'''

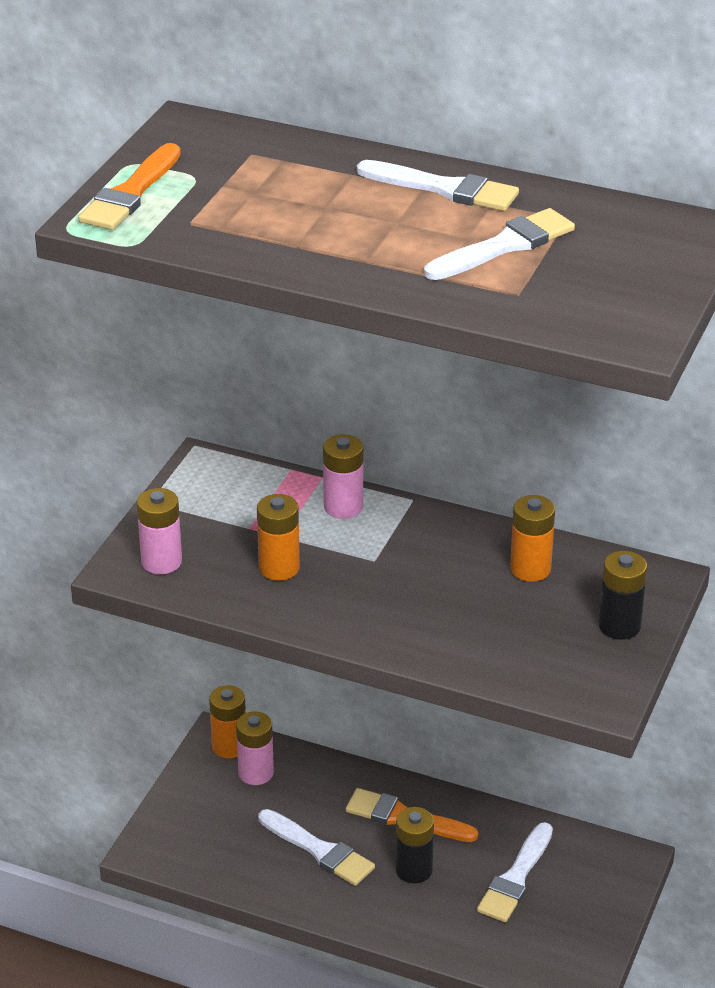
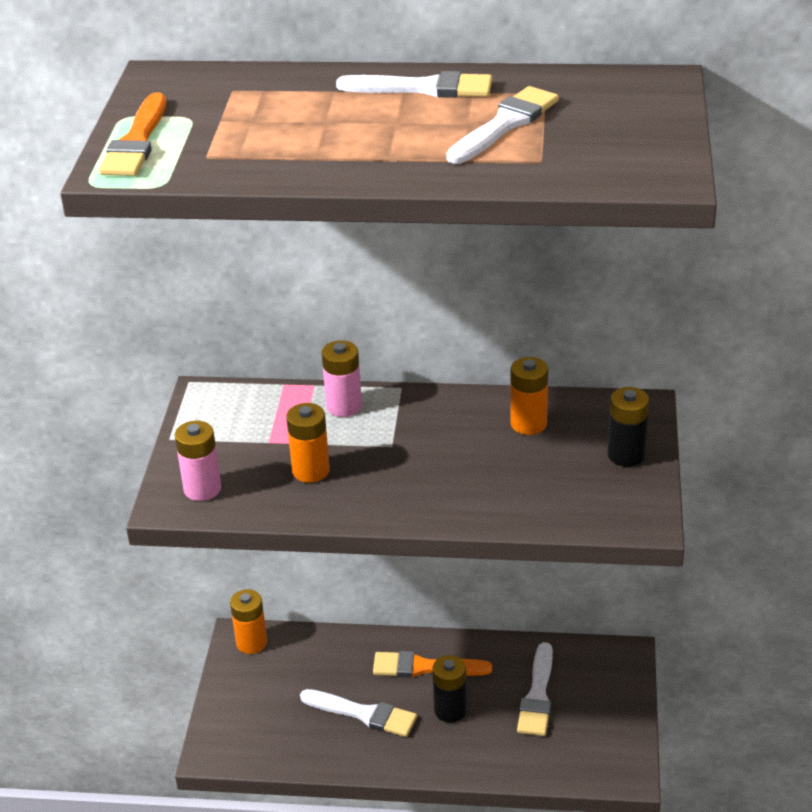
camera: 15 degrees left, 0 degrees up
(256, 773) = (283, 660): pink battery -> none

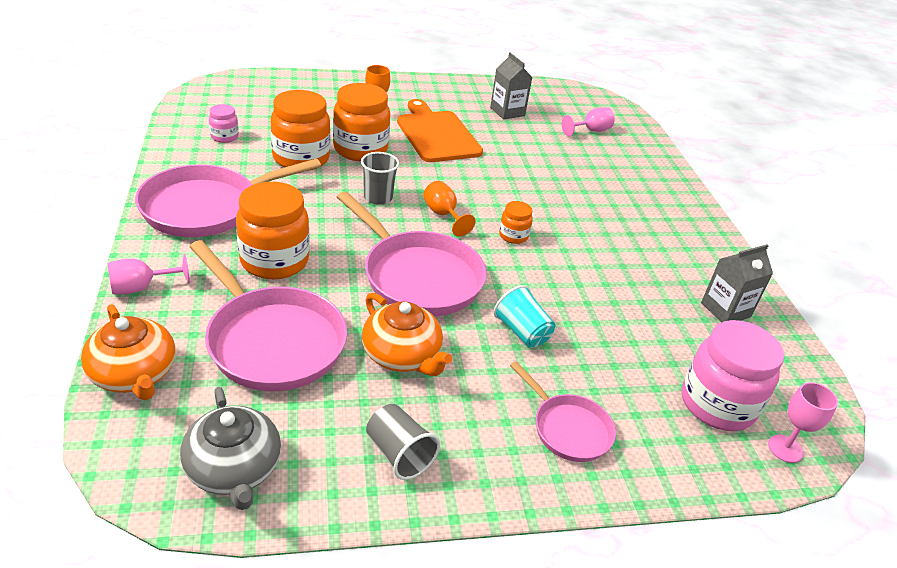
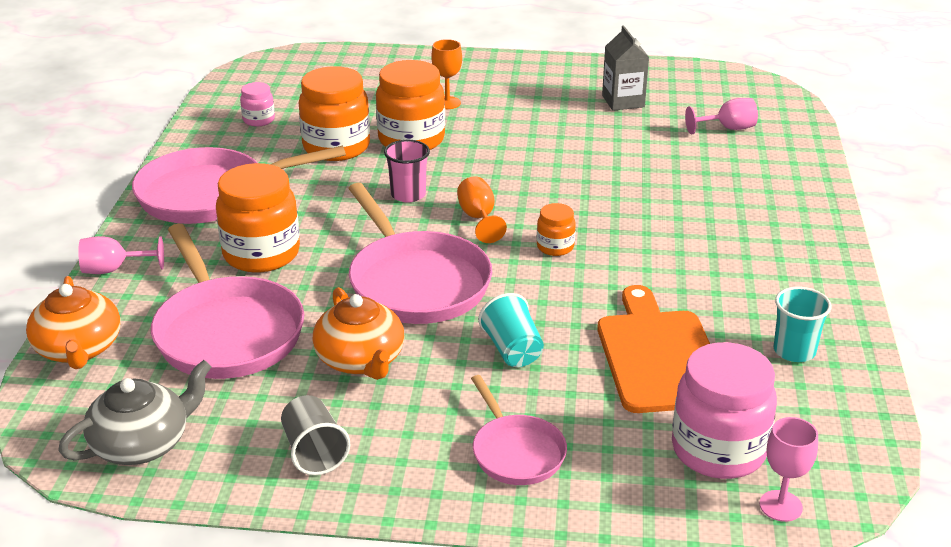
camera: 20 degrees right, 5 degrees down
(234, 469) = (142, 443): grey teapot -> grey teapot turned 120 degrees counterclockwise
(378, 197) = (408, 194): grey cup -> pink cup
(437, 134) = (515, 126): orange cutting board -> orange cutting board (659, 356)
(725, 310) = (794, 351): grey carton -> turquoise cup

'''

> _AIM OF THE TASK_: Return every line from the records above that holds the word "degrees".

> _EXERCISE RESPONSE_:
camera: 15 degrees left, 0 degrees up
camera: 20 degrees right, 5 degrees down
(234, 469) = (142, 443): grey teapot -> grey teapot turned 120 degrees counterclockwise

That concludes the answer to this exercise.